**Task directions:** Repeat only what appears from the line containing "BUZZER2 pin GND: GND -> 3V3" through the last line of the listing below, exactly as written.

**Records provided:**
________________________

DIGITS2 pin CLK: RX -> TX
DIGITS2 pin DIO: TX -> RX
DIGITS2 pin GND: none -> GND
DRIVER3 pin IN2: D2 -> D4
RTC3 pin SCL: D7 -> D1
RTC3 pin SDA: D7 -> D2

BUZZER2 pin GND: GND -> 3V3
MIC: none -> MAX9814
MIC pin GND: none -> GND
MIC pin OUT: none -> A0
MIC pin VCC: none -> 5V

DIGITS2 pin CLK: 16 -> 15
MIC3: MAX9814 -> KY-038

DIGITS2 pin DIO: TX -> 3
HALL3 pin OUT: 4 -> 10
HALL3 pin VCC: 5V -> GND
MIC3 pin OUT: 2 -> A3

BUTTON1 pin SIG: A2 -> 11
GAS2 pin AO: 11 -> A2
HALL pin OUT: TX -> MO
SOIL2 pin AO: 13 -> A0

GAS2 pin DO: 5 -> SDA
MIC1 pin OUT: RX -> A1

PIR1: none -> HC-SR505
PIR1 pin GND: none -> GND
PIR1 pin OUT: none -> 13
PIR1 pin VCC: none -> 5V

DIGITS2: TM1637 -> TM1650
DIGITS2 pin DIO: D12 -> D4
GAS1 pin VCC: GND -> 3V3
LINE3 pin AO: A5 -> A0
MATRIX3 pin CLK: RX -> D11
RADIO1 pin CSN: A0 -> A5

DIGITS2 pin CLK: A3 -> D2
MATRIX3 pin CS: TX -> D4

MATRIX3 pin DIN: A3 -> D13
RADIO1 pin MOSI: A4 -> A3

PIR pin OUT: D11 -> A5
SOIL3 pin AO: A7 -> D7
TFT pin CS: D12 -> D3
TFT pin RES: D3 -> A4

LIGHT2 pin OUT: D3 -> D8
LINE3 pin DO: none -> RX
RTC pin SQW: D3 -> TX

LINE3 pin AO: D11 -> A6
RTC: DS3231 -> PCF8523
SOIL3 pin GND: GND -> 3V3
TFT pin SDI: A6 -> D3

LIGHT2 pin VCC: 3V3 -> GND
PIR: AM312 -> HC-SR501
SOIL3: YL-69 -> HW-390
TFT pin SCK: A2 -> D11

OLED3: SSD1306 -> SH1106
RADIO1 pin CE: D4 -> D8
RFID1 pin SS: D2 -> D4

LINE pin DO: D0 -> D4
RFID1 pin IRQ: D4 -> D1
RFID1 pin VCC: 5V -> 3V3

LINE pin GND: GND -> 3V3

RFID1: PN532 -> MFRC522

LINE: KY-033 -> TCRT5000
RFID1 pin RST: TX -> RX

________________________

**Answer box:**
BUZZER2 pin GND: GND -> 3V3
MIC: none -> MAX9814
MIC pin GND: none -> GND
MIC pin OUT: none -> A0
MIC pin VCC: none -> 5V

DIGITS2 pin CLK: 16 -> 15
MIC3: MAX9814 -> KY-038

DIGITS2 pin DIO: TX -> 3
HALL3 pin OUT: 4 -> 10
HALL3 pin VCC: 5V -> GND
MIC3 pin OUT: 2 -> A3

BUTTON1 pin SIG: A2 -> 11
GAS2 pin AO: 11 -> A2
HALL pin OUT: TX -> MO
SOIL2 pin AO: 13 -> A0

GAS2 pin DO: 5 -> SDA
MIC1 pin OUT: RX -> A1

PIR1: none -> HC-SR505
PIR1 pin GND: none -> GND
PIR1 pin OUT: none -> 13
PIR1 pin VCC: none -> 5V

DIGITS2: TM1637 -> TM1650
DIGITS2 pin DIO: D12 -> D4
GAS1 pin VCC: GND -> 3V3
LINE3 pin AO: A5 -> A0
MATRIX3 pin CLK: RX -> D11
RADIO1 pin CSN: A0 -> A5

DIGITS2 pin CLK: A3 -> D2
MATRIX3 pin CS: TX -> D4

MATRIX3 pin DIN: A3 -> D13
RADIO1 pin MOSI: A4 -> A3

PIR pin OUT: D11 -> A5
SOIL3 pin AO: A7 -> D7
TFT pin CS: D12 -> D3
TFT pin RES: D3 -> A4

LIGHT2 pin OUT: D3 -> D8
LINE3 pin DO: none -> RX
RTC pin SQW: D3 -> TX

LINE3 pin AO: D11 -> A6
RTC: DS3231 -> PCF8523
SOIL3 pin GND: GND -> 3V3
TFT pin SDI: A6 -> D3

LIGHT2 pin VCC: 3V3 -> GND
PIR: AM312 -> HC-SR501
SOIL3: YL-69 -> HW-390
TFT pin SCK: A2 -> D11

OLED3: SSD1306 -> SH1106
RADIO1 pin CE: D4 -> D8
RFID1 pin SS: D2 -> D4

LINE pin DO: D0 -> D4
RFID1 pin IRQ: D4 -> D1
RFID1 pin VCC: 5V -> 3V3

LINE pin GND: GND -> 3V3

RFID1: PN532 -> MFRC522

LINE: KY-033 -> TCRT5000
RFID1 pin RST: TX -> RX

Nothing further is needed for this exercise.